▸ **Goal of the exercise**: Write out exactly the lines below that run from the one containing "BUZZER pin IO: D4 -> D8" through the one containing "MIC: MAX4466 -> MAX9814", both included, with no other lines.

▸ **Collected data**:
###
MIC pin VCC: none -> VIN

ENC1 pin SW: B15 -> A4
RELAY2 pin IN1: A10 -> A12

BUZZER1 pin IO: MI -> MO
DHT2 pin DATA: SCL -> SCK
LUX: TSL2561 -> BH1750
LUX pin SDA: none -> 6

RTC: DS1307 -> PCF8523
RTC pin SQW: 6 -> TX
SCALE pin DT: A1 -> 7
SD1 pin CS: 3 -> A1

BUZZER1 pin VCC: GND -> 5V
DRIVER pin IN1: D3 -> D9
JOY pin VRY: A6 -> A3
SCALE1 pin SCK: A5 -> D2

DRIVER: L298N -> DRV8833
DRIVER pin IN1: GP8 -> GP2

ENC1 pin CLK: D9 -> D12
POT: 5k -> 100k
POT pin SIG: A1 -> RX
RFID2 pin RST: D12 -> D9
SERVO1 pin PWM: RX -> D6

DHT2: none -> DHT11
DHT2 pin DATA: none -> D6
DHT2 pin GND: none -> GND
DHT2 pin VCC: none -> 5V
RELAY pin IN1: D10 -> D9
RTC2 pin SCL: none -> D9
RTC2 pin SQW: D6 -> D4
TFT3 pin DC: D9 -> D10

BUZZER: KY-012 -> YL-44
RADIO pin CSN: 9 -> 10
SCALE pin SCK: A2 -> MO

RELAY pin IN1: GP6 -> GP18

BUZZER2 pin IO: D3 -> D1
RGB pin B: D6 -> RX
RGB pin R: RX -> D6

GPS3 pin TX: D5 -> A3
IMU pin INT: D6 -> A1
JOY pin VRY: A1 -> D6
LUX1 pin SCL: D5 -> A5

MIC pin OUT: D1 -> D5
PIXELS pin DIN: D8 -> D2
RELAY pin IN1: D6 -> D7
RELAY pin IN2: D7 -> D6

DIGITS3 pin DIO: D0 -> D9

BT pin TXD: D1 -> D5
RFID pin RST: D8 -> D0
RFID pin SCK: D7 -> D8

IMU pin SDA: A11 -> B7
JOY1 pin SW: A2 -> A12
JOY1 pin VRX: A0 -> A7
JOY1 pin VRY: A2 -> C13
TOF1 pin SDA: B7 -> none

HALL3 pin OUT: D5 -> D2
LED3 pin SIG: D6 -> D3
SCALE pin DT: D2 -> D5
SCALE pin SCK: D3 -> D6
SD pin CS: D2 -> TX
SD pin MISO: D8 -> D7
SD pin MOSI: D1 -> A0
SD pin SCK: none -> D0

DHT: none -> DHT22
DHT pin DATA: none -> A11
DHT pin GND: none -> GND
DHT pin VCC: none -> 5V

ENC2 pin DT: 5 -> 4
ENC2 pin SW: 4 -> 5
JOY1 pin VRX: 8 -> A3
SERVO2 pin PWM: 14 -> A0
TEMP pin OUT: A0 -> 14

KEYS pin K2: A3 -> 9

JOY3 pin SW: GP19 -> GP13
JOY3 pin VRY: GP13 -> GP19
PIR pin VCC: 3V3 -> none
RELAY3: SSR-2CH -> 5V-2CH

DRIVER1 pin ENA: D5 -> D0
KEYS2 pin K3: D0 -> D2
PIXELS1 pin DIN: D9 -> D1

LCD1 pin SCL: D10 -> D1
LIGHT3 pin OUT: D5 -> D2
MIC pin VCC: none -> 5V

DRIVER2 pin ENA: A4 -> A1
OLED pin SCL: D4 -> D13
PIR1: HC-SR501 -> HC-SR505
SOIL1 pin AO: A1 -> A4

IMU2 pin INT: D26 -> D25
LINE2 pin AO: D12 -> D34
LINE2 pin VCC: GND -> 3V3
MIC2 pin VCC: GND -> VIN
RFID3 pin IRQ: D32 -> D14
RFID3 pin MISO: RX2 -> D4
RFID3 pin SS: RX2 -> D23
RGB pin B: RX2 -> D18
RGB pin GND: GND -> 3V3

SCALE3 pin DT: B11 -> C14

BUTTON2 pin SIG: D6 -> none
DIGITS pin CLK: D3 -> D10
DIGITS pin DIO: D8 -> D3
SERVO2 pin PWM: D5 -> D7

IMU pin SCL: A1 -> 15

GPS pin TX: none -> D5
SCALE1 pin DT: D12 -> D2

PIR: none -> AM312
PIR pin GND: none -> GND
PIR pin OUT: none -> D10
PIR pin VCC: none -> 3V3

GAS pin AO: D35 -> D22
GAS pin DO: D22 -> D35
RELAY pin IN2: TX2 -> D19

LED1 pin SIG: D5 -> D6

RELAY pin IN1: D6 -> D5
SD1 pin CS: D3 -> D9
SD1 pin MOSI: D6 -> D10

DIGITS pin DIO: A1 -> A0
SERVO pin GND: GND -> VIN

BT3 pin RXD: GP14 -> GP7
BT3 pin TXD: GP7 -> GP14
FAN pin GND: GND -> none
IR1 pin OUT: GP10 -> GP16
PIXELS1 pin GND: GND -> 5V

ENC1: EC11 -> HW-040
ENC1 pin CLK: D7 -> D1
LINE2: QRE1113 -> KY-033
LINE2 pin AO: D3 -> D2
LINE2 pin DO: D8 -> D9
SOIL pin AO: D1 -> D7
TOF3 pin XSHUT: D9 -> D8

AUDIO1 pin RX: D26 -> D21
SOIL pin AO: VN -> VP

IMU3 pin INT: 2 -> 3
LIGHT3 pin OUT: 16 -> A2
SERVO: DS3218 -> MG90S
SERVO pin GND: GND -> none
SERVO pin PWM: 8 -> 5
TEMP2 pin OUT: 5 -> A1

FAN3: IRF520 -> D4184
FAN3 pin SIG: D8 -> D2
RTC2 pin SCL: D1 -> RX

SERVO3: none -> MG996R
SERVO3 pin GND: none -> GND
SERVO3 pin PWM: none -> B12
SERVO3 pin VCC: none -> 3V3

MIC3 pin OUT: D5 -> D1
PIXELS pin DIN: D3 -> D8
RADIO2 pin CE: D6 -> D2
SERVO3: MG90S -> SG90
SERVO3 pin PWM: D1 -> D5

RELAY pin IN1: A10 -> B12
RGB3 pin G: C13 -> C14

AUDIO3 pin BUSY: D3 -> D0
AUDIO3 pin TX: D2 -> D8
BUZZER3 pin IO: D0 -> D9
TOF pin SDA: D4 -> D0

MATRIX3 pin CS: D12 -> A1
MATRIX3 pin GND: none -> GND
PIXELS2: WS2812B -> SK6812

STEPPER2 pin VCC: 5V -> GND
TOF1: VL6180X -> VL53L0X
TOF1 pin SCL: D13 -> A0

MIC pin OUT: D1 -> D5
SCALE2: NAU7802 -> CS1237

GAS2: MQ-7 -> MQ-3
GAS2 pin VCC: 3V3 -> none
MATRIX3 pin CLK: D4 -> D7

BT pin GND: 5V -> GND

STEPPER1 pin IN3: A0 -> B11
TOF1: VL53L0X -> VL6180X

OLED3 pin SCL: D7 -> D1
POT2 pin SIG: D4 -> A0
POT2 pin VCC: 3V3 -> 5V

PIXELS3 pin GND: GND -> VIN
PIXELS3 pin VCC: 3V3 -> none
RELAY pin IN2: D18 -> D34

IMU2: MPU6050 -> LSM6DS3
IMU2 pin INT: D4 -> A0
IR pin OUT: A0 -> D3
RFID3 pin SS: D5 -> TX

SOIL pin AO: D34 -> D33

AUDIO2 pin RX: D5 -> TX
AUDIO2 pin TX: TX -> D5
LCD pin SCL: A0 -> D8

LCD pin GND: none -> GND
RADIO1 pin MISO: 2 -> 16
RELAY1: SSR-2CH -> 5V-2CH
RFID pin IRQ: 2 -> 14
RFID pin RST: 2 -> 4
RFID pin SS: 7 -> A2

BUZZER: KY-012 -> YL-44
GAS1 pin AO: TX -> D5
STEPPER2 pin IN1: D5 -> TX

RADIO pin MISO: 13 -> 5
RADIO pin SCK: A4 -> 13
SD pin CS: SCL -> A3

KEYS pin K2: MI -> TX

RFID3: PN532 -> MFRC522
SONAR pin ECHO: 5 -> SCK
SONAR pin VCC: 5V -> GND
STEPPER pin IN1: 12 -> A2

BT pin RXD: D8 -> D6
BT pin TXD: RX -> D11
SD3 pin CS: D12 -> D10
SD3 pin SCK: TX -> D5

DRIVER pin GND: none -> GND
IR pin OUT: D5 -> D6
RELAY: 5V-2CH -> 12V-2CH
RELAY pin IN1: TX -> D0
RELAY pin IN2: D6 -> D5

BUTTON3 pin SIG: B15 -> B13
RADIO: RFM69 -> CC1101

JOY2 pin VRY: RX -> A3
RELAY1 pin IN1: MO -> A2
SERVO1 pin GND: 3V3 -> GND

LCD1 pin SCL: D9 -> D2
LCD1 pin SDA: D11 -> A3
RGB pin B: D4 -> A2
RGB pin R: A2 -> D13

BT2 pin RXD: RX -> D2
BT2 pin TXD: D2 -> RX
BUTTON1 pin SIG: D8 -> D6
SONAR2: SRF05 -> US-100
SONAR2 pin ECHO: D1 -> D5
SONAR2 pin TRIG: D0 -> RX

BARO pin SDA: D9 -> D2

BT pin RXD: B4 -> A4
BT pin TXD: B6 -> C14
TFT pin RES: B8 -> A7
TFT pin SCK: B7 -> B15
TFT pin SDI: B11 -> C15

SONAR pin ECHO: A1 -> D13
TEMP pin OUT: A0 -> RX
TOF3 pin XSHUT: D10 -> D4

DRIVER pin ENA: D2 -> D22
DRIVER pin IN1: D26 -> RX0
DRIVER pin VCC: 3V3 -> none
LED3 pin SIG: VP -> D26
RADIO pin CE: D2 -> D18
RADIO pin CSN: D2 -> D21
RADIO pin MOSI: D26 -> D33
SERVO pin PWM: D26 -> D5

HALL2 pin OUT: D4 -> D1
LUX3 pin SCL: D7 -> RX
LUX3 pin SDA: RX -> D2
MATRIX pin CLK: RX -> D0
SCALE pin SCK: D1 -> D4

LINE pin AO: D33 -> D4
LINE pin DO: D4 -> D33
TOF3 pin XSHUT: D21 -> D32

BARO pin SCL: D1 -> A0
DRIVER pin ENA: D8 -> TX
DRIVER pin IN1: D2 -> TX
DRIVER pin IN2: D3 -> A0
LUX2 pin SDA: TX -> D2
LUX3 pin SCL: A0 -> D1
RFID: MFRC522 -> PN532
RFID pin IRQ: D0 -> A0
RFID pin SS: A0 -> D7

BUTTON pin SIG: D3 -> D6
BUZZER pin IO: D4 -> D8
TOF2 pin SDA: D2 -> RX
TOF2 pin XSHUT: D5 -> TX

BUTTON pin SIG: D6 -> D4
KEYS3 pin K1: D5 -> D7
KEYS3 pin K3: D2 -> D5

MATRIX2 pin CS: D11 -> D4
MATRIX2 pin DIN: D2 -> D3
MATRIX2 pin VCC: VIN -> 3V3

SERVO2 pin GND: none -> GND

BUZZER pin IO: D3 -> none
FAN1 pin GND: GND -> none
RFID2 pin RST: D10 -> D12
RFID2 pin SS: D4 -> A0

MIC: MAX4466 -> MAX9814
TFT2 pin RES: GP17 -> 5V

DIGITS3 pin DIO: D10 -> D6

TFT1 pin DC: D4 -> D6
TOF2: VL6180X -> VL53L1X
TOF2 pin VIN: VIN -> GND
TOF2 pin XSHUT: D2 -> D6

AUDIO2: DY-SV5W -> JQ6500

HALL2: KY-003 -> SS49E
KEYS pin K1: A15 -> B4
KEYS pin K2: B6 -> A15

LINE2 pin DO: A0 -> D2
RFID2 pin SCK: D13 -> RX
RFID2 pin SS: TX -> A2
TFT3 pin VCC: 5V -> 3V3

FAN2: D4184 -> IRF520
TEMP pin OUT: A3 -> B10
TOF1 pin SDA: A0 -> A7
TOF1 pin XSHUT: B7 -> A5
###
▸ **Task result**:
BUZZER pin IO: D4 -> D8
TOF2 pin SDA: D2 -> RX
TOF2 pin XSHUT: D5 -> TX

BUTTON pin SIG: D6 -> D4
KEYS3 pin K1: D5 -> D7
KEYS3 pin K3: D2 -> D5

MATRIX2 pin CS: D11 -> D4
MATRIX2 pin DIN: D2 -> D3
MATRIX2 pin VCC: VIN -> 3V3

SERVO2 pin GND: none -> GND

BUZZER pin IO: D3 -> none
FAN1 pin GND: GND -> none
RFID2 pin RST: D10 -> D12
RFID2 pin SS: D4 -> A0

MIC: MAX4466 -> MAX9814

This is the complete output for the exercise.